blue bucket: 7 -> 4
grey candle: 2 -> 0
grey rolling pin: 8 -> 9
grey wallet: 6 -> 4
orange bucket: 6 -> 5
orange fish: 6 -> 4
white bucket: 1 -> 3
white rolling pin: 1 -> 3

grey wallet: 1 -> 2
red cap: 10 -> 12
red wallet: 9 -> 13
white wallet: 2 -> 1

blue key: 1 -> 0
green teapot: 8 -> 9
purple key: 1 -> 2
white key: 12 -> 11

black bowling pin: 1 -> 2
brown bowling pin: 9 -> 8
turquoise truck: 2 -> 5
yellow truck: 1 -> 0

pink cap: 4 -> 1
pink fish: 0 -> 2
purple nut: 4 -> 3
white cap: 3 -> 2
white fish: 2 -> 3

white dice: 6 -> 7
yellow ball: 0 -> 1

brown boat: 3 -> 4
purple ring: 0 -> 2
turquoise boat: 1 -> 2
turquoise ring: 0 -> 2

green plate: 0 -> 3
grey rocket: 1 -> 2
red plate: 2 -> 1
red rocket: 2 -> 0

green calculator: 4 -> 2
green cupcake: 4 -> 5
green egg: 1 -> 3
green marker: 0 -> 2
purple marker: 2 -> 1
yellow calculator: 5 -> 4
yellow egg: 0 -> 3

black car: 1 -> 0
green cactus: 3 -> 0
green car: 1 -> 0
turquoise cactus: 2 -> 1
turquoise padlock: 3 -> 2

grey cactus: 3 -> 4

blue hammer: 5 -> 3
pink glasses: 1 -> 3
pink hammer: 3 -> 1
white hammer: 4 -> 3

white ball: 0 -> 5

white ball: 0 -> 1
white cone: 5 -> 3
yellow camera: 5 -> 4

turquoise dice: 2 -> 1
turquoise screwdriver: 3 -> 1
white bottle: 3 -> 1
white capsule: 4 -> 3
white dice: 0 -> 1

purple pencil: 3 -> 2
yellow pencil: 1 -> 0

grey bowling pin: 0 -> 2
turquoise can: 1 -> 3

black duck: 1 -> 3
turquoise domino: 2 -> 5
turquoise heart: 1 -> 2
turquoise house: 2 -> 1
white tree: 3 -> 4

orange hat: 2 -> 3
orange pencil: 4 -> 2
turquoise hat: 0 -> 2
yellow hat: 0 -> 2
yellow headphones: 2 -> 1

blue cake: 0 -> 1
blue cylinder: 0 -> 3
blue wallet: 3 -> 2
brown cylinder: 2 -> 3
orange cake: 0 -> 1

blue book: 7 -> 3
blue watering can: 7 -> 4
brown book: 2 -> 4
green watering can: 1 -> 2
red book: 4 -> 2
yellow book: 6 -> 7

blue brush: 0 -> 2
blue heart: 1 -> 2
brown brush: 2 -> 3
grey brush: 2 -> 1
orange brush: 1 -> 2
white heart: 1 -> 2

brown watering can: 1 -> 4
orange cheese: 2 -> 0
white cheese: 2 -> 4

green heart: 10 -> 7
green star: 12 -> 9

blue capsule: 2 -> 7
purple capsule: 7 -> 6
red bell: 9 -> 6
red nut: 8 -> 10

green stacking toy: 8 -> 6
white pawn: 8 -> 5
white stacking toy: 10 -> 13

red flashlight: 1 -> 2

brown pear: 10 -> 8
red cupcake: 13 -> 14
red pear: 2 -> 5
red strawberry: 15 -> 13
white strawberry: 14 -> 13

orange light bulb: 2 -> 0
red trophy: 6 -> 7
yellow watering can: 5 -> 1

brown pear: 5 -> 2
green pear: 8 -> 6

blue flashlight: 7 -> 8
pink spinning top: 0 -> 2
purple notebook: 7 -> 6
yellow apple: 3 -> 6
——————
The task:
Going through the listing above, tally the lines that contain the word "grey" and report the total alone.

Answer area:
8